▶ Task instructions: Restate word for word the run of lines that begins at the one containing "blue tree [129,82,204,200]" and ends at the last line of the listing.

▶ Data section:

☆ ☆ ☆

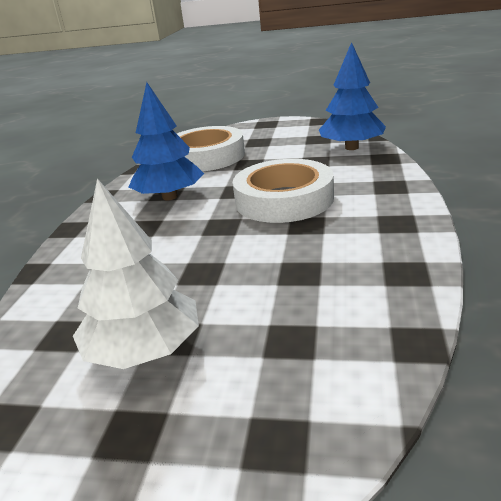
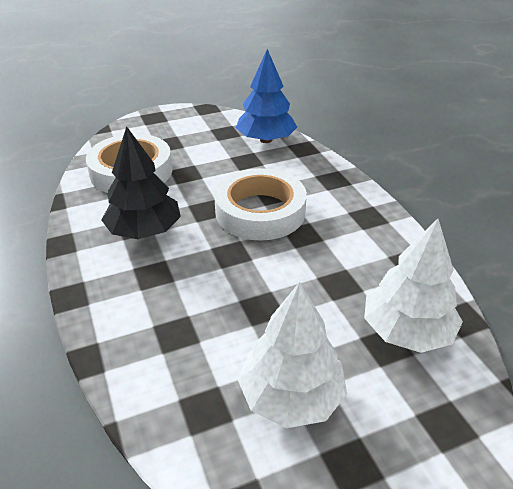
camera: 35 degrees left, 10 degrees up
blue tree [129,82,204,200] -> black tree [102,126,181,239]
none -> white tree [364,219,463,353]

☆ ☆ ☆

▶ Written answer:
blue tree [129,82,204,200] -> black tree [102,126,181,239]
none -> white tree [364,219,463,353]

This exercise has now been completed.